TASK INSTRUCTIONS. List each line of the data in which the string "none" appears.

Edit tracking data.

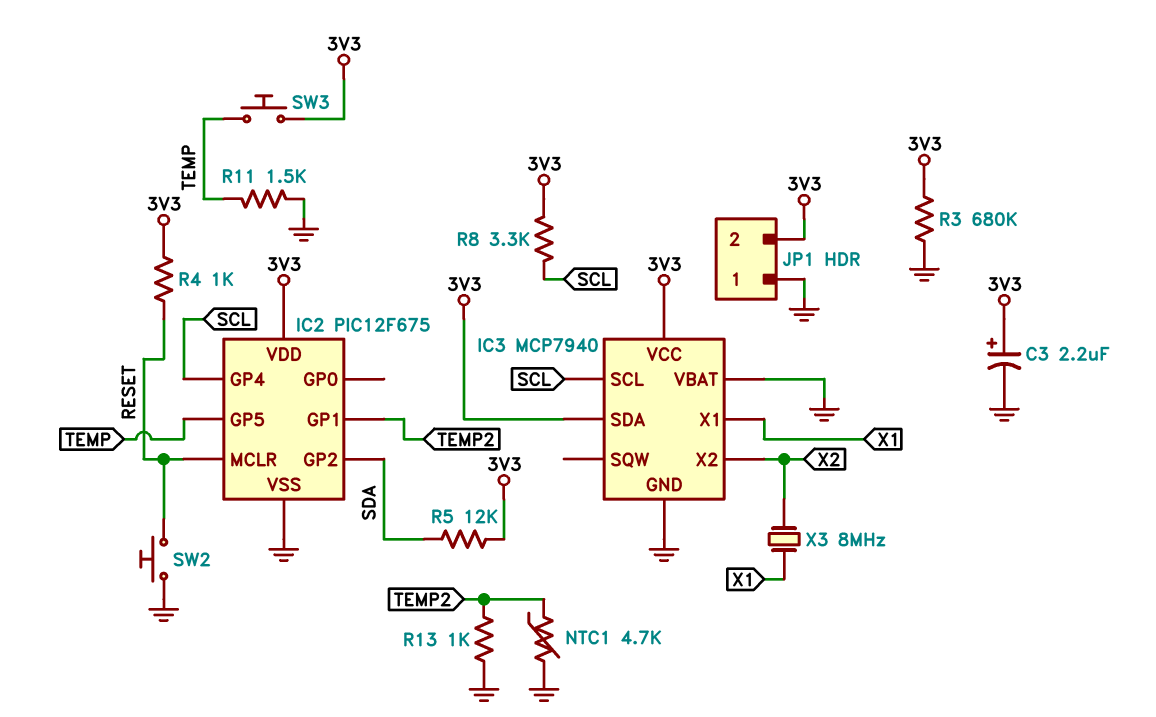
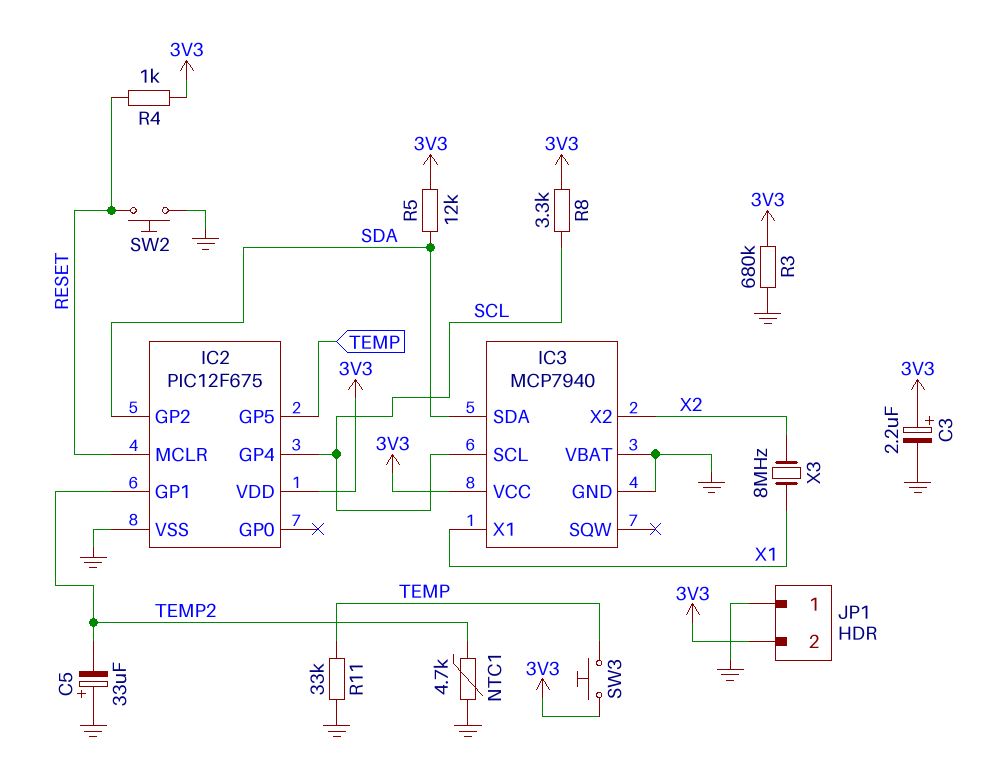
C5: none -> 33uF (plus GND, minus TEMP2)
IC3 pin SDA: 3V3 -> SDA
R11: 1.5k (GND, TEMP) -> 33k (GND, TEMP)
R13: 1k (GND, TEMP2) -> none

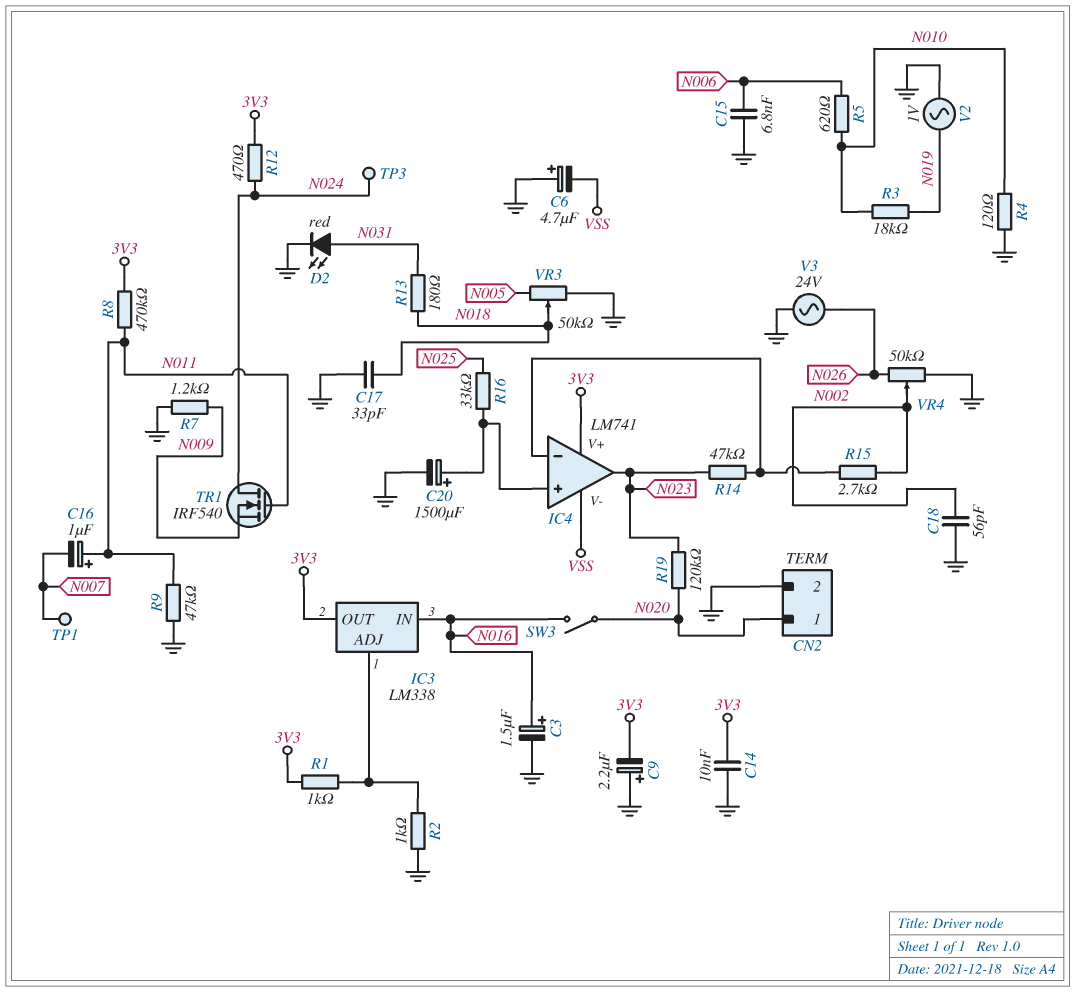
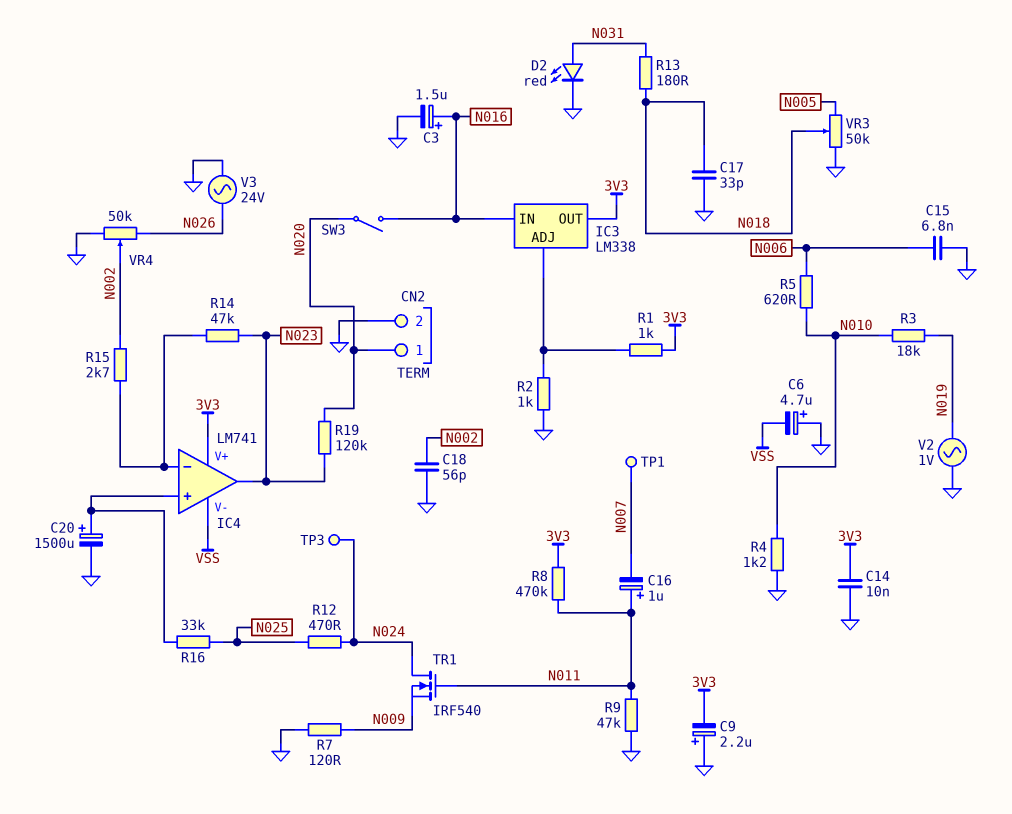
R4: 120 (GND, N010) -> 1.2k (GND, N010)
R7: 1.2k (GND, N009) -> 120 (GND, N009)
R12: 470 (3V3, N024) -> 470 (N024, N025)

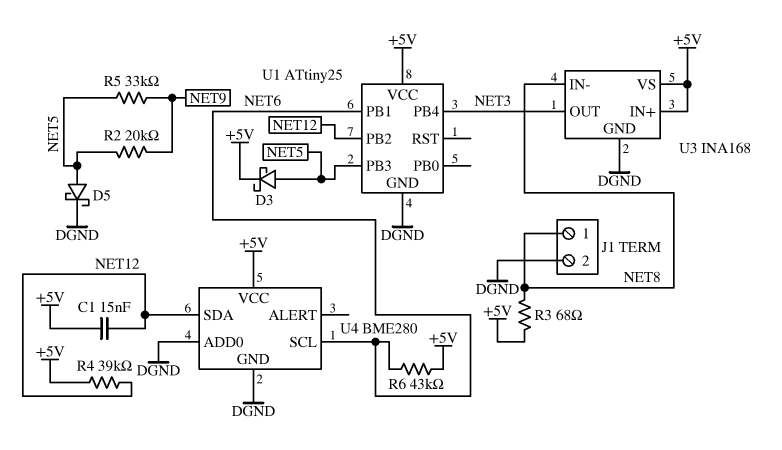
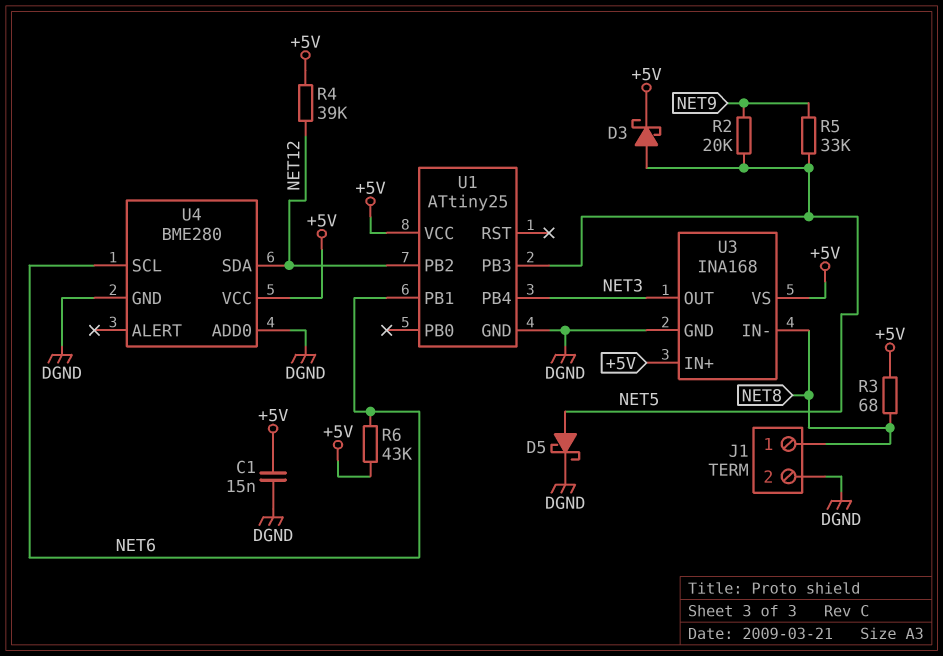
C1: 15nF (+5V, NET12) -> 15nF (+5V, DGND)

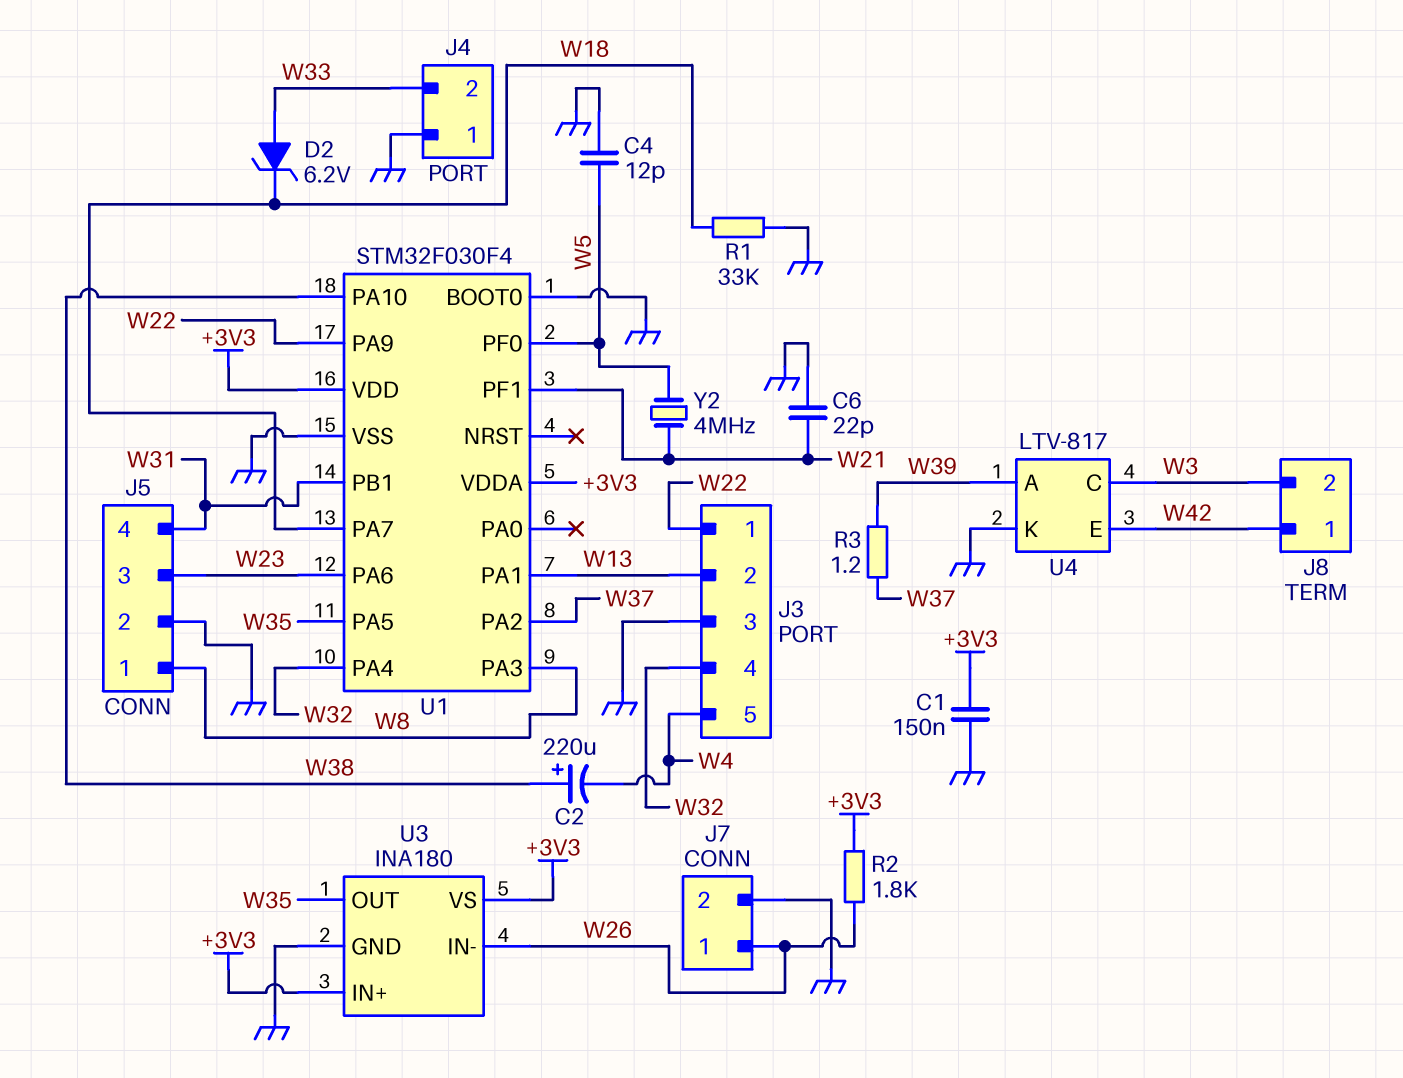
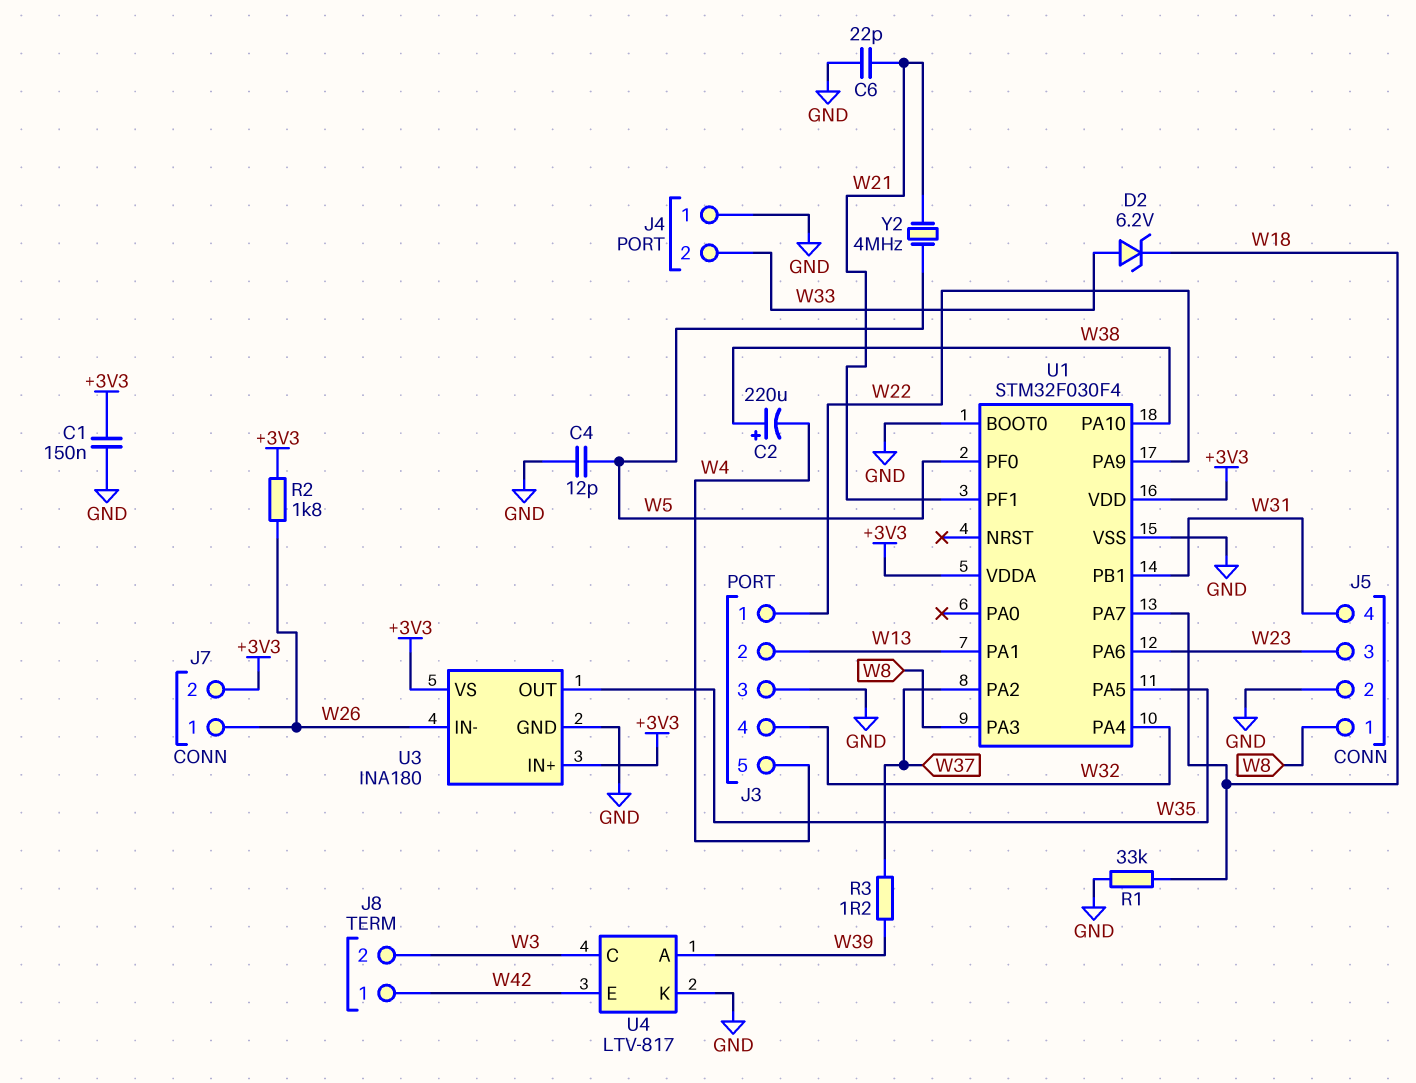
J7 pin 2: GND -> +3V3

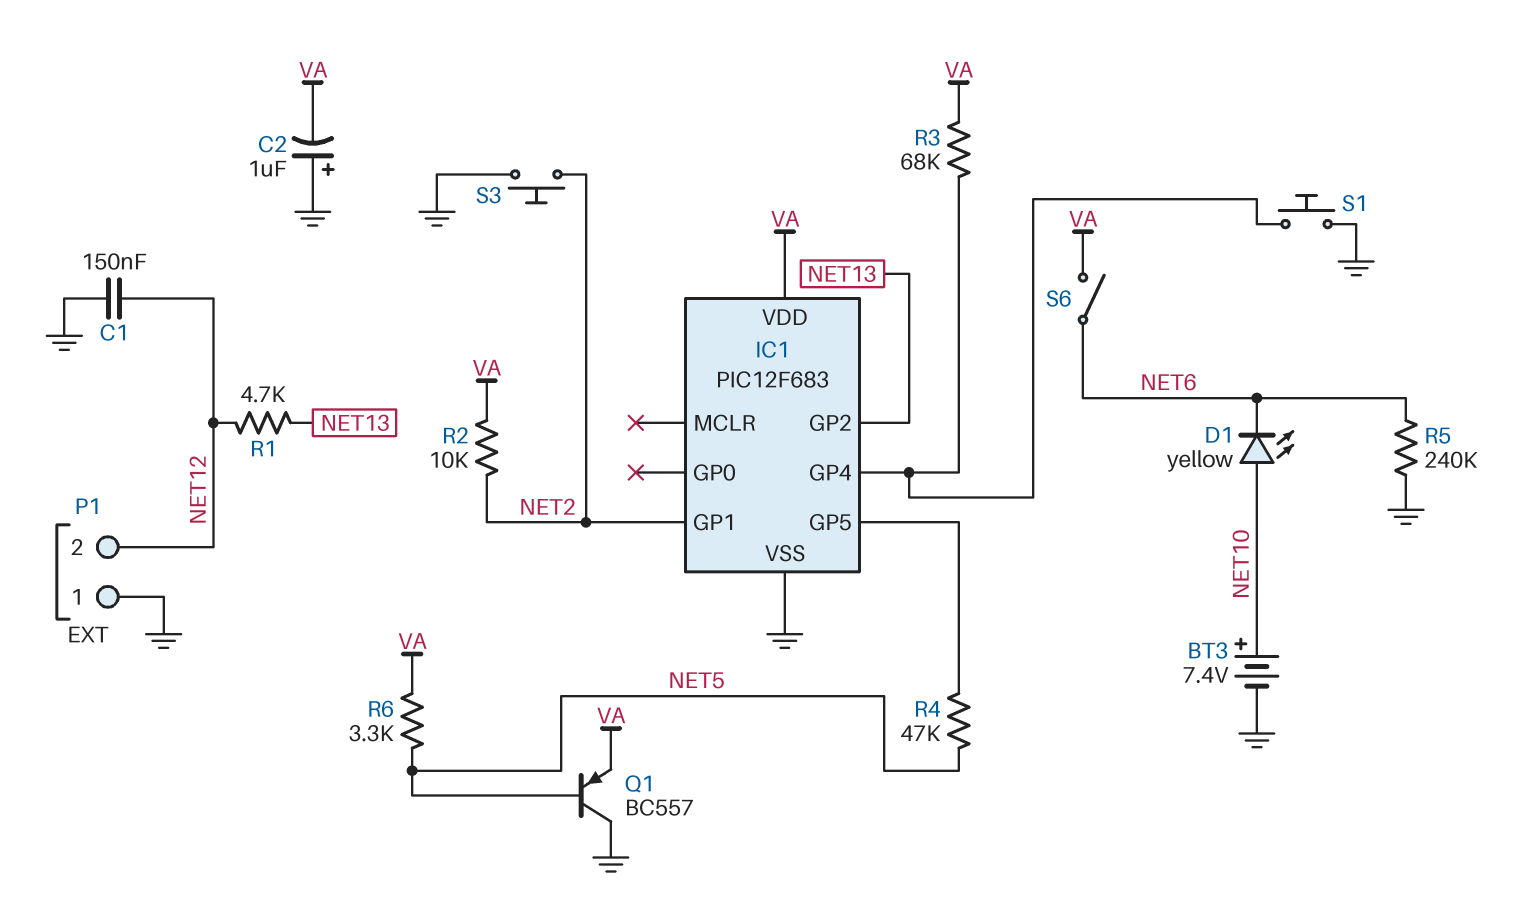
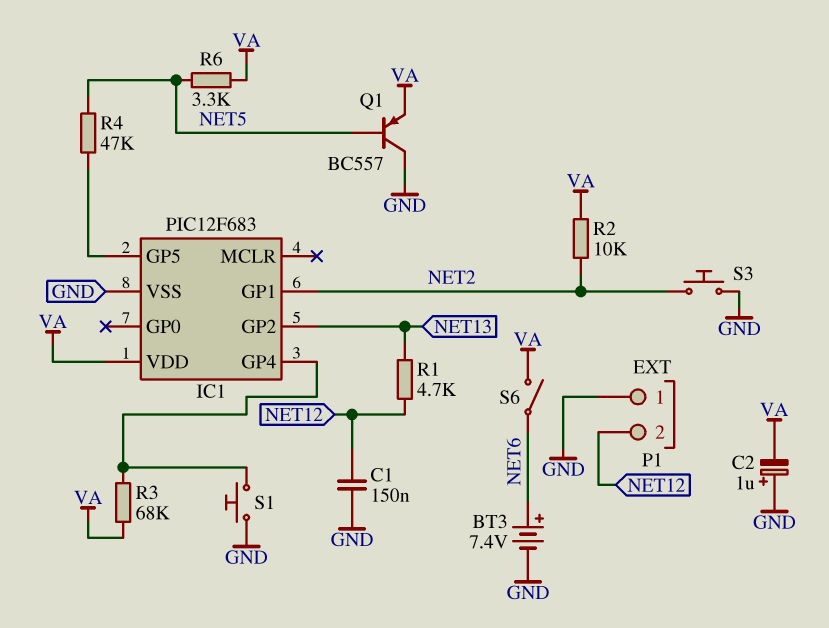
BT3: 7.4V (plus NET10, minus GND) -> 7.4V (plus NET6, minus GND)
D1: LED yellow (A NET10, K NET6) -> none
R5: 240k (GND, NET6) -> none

OUTPUT OF THE EXERCISE.
C5: none -> 33uF (plus GND, minus TEMP2)
R13: 1k (GND, TEMP2) -> none
D1: LED yellow (A NET10, K NET6) -> none
R5: 240k (GND, NET6) -> none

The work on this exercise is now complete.